What to produce:
Go through the entries below and count the lines where "camera" occurs. Give nothing but that number.
=-=-=
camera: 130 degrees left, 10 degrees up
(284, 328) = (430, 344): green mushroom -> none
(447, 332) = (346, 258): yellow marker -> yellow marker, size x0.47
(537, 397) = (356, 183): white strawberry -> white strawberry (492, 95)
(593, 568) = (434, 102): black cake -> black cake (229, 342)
=-=-=
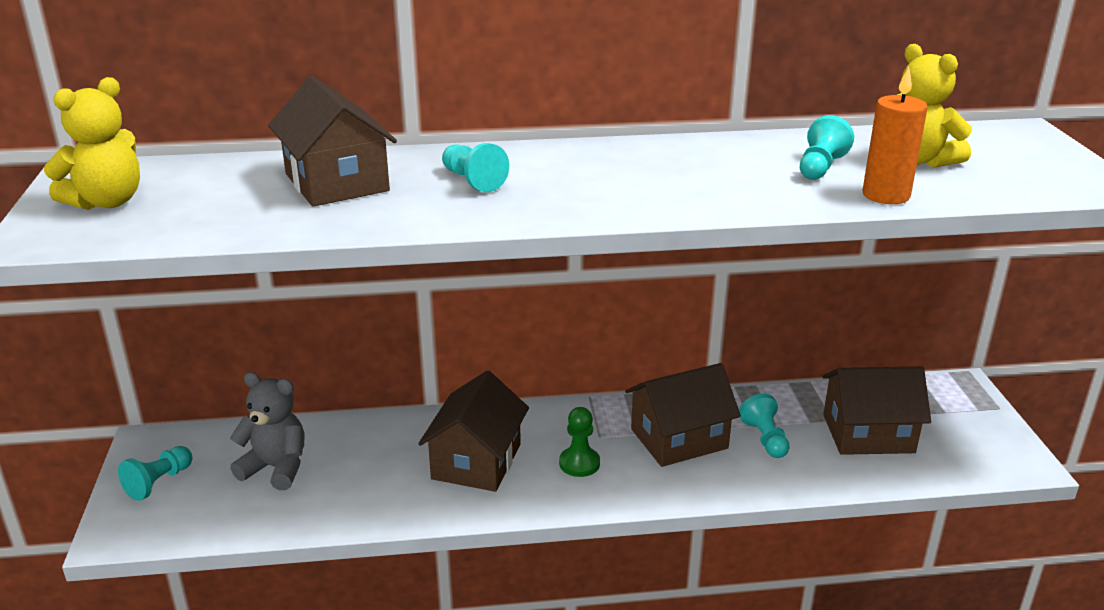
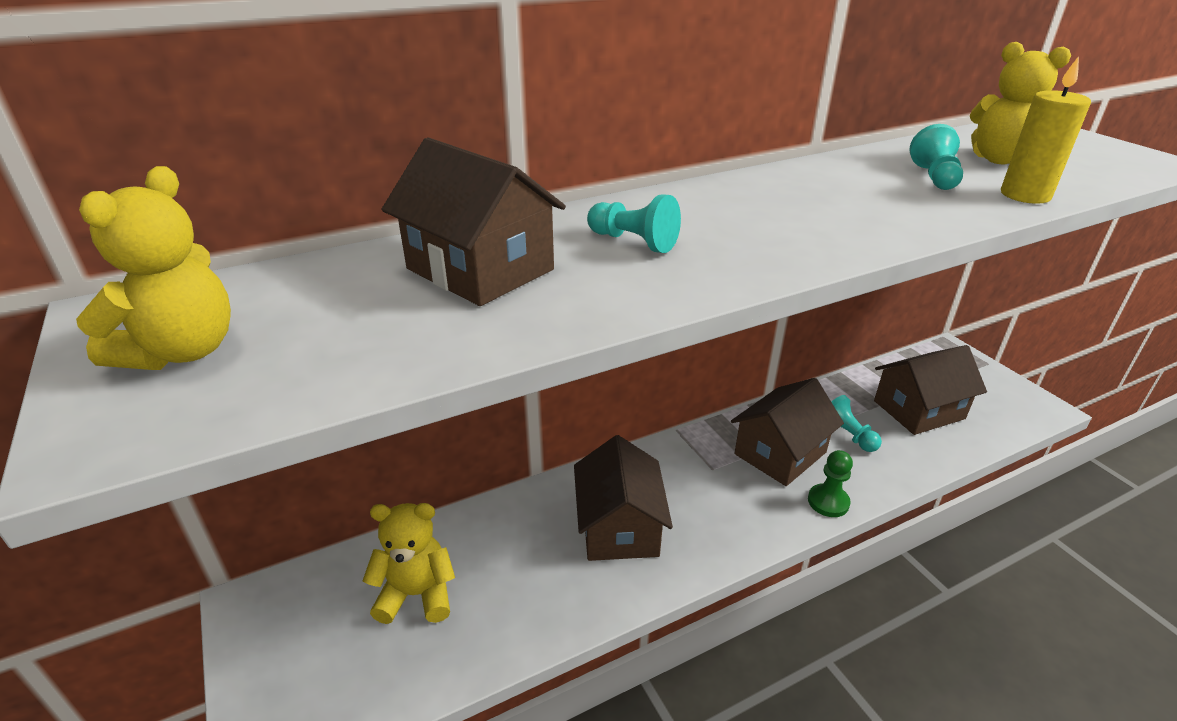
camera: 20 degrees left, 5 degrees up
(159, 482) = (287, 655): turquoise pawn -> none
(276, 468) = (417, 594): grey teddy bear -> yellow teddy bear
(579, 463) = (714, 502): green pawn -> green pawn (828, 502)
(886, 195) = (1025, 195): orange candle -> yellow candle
=-=-=
Your response:
2